WHAT IS BEING ASKED: Give back each entry unchanged, minus pictures.

Image change detection data:

# # # # #

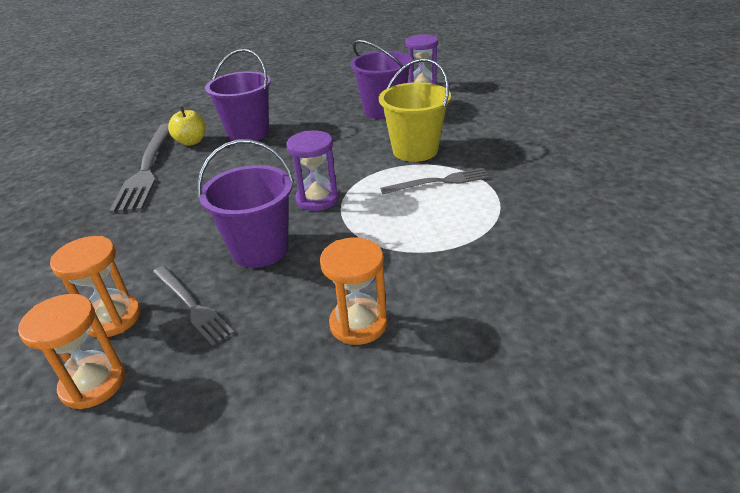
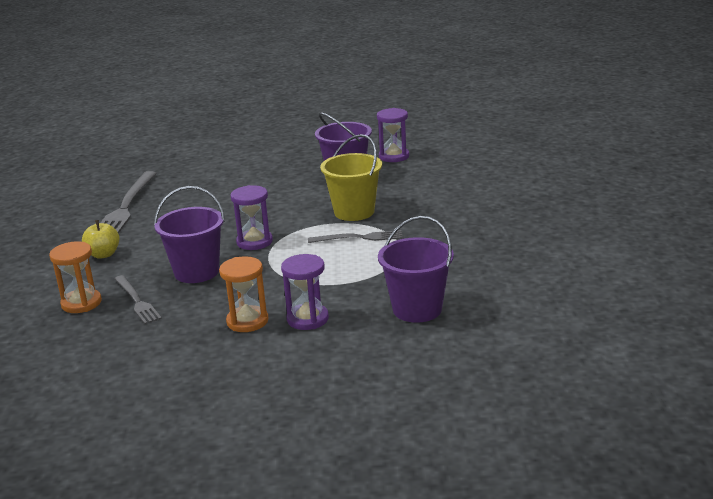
camera: 10 degrees right, 10 degrees down
orange hourglass [18,294,125,409] -> none
yellow apple [168,107,206,146] -> yellow apple moved to [82,220,119,259]
purple bucket [205,49,271,141] -> purple bucket moved to [378,216,454,323]
none -> purple hourglass [281,254,329,330]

# # # # #

REPLY TO THE EXERCISE:
camera: 10 degrees right, 10 degrees down
orange hourglass [18,294,125,409] -> none
yellow apple [168,107,206,146] -> yellow apple moved to [82,220,119,259]
purple bucket [205,49,271,141] -> purple bucket moved to [378,216,454,323]
none -> purple hourglass [281,254,329,330]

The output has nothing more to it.